BEGIN Data for the task

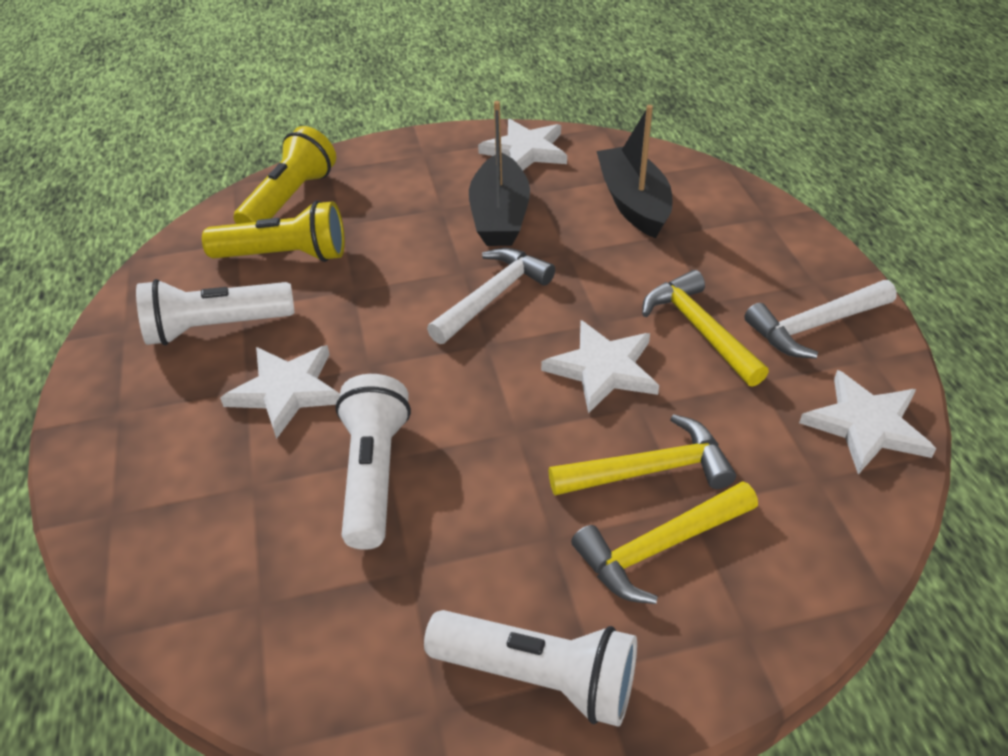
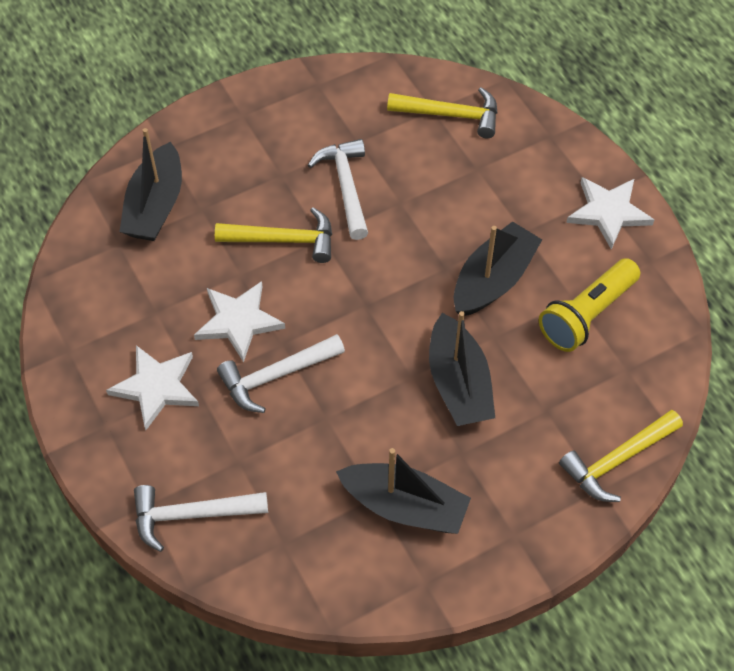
black boat: 2 -> 4
white flashlight: 3 -> 0
white hammer: 2 -> 3
white star: 4 -> 3
yellow flashlight: 2 -> 1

END Data for the task

* _How to complete this task_: How many lines in the records contain the word "white"? Reply with that number only.

* _Solved problem_: 3